Your task =
Among the records that follow, find the line with "orange plate M3:N6" and the line with "blue plate J6". Set down those lines and all lines between them exactly, without adding anything.

====== Entries shown ======

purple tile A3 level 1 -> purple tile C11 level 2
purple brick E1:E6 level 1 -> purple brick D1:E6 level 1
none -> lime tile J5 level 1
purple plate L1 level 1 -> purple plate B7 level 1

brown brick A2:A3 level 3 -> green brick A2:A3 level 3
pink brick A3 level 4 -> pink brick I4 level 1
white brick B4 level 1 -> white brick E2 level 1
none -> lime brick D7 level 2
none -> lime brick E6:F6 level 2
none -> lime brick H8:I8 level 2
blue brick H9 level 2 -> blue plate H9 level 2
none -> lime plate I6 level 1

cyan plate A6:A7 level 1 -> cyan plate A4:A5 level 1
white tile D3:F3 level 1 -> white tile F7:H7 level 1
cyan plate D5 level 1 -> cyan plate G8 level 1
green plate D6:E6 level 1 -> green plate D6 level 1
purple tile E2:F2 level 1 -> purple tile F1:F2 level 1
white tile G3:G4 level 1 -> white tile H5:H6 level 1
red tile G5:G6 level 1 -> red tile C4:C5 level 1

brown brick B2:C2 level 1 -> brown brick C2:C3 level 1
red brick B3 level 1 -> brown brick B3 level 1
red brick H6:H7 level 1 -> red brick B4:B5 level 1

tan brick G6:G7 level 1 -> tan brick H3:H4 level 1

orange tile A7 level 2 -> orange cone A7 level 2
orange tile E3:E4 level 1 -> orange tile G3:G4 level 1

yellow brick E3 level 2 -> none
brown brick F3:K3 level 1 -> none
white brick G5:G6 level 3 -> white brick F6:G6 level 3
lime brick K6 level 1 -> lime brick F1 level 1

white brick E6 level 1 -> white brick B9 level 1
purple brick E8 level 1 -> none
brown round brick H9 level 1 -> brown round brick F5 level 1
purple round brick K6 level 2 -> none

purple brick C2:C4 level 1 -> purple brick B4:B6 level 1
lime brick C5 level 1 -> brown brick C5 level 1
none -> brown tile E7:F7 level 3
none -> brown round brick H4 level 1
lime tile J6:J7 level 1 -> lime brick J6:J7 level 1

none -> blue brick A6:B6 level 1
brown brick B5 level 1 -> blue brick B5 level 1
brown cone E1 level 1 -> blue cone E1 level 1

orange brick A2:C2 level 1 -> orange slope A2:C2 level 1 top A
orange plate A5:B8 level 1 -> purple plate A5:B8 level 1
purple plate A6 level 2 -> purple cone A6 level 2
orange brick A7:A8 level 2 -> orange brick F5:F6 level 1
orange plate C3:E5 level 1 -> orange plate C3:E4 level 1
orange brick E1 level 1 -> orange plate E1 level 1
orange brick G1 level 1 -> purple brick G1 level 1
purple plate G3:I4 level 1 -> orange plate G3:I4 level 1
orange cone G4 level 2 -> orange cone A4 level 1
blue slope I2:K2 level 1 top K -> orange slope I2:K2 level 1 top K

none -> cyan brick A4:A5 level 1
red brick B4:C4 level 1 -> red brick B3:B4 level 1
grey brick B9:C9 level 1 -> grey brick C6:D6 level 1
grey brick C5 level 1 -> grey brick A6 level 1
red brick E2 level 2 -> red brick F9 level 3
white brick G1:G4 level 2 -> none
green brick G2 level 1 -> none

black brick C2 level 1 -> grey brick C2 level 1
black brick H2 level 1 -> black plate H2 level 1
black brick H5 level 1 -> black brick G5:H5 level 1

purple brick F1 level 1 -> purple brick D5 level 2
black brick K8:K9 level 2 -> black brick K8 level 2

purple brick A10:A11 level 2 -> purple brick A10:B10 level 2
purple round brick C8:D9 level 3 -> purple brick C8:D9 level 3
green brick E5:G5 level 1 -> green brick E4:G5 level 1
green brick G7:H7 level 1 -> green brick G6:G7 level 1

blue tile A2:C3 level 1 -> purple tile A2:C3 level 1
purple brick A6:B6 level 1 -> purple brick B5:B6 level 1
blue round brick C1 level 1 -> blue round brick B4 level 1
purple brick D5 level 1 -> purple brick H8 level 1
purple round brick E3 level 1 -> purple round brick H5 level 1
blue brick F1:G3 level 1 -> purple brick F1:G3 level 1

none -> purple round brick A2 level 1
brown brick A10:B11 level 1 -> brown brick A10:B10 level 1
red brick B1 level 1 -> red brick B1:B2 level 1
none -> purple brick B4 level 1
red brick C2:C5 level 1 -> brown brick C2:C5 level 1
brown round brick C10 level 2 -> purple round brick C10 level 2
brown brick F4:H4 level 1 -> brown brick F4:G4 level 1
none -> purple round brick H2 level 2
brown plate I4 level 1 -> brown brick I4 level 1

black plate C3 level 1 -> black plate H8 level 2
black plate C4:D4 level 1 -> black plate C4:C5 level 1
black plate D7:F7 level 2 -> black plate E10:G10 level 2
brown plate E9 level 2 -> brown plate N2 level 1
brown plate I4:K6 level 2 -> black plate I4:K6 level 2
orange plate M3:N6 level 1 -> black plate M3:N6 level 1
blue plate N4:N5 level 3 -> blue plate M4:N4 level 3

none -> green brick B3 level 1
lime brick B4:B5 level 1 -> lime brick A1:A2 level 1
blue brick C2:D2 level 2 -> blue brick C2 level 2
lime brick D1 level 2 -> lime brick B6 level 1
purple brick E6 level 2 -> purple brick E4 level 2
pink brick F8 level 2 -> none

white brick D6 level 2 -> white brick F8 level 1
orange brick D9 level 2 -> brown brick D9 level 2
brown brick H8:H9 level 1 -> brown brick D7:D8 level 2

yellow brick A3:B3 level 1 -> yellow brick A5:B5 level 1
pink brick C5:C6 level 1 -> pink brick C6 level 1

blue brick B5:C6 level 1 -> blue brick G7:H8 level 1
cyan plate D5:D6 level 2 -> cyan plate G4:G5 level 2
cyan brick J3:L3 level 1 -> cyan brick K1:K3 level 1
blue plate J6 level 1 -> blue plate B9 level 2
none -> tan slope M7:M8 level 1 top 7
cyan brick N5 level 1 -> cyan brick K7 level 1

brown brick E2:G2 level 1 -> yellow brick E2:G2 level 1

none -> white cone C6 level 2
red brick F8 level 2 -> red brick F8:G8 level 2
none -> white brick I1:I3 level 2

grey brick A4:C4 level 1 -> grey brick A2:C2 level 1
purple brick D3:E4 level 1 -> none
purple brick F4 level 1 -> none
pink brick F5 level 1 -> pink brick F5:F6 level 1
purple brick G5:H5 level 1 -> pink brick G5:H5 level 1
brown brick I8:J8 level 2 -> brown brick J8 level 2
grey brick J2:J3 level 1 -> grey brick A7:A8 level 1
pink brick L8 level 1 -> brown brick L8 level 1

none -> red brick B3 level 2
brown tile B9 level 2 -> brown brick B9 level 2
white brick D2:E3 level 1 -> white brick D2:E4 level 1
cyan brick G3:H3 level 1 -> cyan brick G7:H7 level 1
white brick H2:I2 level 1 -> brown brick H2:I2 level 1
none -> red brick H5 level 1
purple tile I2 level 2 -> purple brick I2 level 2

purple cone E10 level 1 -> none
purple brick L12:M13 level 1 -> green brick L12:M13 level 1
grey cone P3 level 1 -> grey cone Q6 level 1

======

Answer for this exercise =
orange plate M3:N6 level 1 -> black plate M3:N6 level 1
blue plate N4:N5 level 3 -> blue plate M4:N4 level 3

none -> green brick B3 level 1
lime brick B4:B5 level 1 -> lime brick A1:A2 level 1
blue brick C2:D2 level 2 -> blue brick C2 level 2
lime brick D1 level 2 -> lime brick B6 level 1
purple brick E6 level 2 -> purple brick E4 level 2
pink brick F8 level 2 -> none

white brick D6 level 2 -> white brick F8 level 1
orange brick D9 level 2 -> brown brick D9 level 2
brown brick H8:H9 level 1 -> brown brick D7:D8 level 2

yellow brick A3:B3 level 1 -> yellow brick A5:B5 level 1
pink brick C5:C6 level 1 -> pink brick C6 level 1

blue brick B5:C6 level 1 -> blue brick G7:H8 level 1
cyan plate D5:D6 level 2 -> cyan plate G4:G5 level 2
cyan brick J3:L3 level 1 -> cyan brick K1:K3 level 1
blue plate J6 level 1 -> blue plate B9 level 2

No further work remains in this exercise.